Word for word, copy out the records given below.

*** Data shown ***

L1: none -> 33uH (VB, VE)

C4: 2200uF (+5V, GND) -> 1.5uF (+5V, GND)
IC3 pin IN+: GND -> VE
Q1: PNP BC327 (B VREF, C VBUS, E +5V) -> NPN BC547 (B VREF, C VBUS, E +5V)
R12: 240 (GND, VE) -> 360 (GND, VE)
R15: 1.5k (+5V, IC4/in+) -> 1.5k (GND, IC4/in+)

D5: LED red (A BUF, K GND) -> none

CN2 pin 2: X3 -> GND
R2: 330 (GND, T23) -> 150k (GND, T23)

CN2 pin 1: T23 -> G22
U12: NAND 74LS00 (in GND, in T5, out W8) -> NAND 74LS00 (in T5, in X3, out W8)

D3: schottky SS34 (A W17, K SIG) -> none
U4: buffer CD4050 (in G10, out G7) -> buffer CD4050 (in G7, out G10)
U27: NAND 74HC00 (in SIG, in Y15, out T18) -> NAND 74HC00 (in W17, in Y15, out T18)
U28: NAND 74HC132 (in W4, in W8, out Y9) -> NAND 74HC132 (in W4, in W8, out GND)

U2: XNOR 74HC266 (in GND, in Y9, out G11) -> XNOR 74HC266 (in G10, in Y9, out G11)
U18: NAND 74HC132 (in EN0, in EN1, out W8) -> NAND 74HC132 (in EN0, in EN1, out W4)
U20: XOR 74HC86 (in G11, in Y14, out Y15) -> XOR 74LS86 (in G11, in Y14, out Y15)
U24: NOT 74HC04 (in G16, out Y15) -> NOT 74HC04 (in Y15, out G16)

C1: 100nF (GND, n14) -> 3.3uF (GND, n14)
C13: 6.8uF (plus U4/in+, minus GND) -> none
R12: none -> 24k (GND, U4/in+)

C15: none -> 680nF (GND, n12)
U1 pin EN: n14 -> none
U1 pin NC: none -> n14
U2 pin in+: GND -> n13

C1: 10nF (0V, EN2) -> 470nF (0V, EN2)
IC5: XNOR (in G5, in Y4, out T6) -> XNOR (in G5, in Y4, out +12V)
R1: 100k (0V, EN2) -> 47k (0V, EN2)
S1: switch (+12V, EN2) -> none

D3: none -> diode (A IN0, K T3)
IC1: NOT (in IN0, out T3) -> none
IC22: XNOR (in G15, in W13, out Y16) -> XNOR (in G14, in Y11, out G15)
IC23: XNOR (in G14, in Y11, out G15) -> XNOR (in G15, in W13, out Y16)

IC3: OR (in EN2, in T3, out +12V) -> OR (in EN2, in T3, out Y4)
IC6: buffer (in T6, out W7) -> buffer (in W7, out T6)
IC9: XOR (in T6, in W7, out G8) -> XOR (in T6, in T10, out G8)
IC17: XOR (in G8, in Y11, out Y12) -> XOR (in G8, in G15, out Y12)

***

### Output of the exercise
L1: none -> 33uH (VB, VE)

C4: 2200uF (+5V, GND) -> 1.5uF (+5V, GND)
IC3 pin IN+: GND -> VE
Q1: PNP BC327 (B VREF, C VBUS, E +5V) -> NPN BC547 (B VREF, C VBUS, E +5V)
R12: 240 (GND, VE) -> 360 (GND, VE)
R15: 1.5k (+5V, IC4/in+) -> 1.5k (GND, IC4/in+)

D5: LED red (A BUF, K GND) -> none

CN2 pin 2: X3 -> GND
R2: 330 (GND, T23) -> 150k (GND, T23)

CN2 pin 1: T23 -> G22
U12: NAND 74LS00 (in GND, in T5, out W8) -> NAND 74LS00 (in T5, in X3, out W8)

D3: schottky SS34 (A W17, K SIG) -> none
U4: buffer CD4050 (in G10, out G7) -> buffer CD4050 (in G7, out G10)
U27: NAND 74HC00 (in SIG, in Y15, out T18) -> NAND 74HC00 (in W17, in Y15, out T18)
U28: NAND 74HC132 (in W4, in W8, out Y9) -> NAND 74HC132 (in W4, in W8, out GND)

U2: XNOR 74HC266 (in GND, in Y9, out G11) -> XNOR 74HC266 (in G10, in Y9, out G11)
U18: NAND 74HC132 (in EN0, in EN1, out W8) -> NAND 74HC132 (in EN0, in EN1, out W4)
U20: XOR 74HC86 (in G11, in Y14, out Y15) -> XOR 74LS86 (in G11, in Y14, out Y15)
U24: NOT 74HC04 (in G16, out Y15) -> NOT 74HC04 (in Y15, out G16)

C1: 100nF (GND, n14) -> 3.3uF (GND, n14)
C13: 6.8uF (plus U4/in+, minus GND) -> none
R12: none -> 24k (GND, U4/in+)

C15: none -> 680nF (GND, n12)
U1 pin EN: n14 -> none
U1 pin NC: none -> n14
U2 pin in+: GND -> n13

C1: 10nF (0V, EN2) -> 470nF (0V, EN2)
IC5: XNOR (in G5, in Y4, out T6) -> XNOR (in G5, in Y4, out +12V)
R1: 100k (0V, EN2) -> 47k (0V, EN2)
S1: switch (+12V, EN2) -> none

D3: none -> diode (A IN0, K T3)
IC1: NOT (in IN0, out T3) -> none
IC22: XNOR (in G15, in W13, out Y16) -> XNOR (in G14, in Y11, out G15)
IC23: XNOR (in G14, in Y11, out G15) -> XNOR (in G15, in W13, out Y16)

IC3: OR (in EN2, in T3, out +12V) -> OR (in EN2, in T3, out Y4)
IC6: buffer (in T6, out W7) -> buffer (in W7, out T6)
IC9: XOR (in T6, in W7, out G8) -> XOR (in T6, in T10, out G8)
IC17: XOR (in G8, in Y11, out Y12) -> XOR (in G8, in G15, out Y12)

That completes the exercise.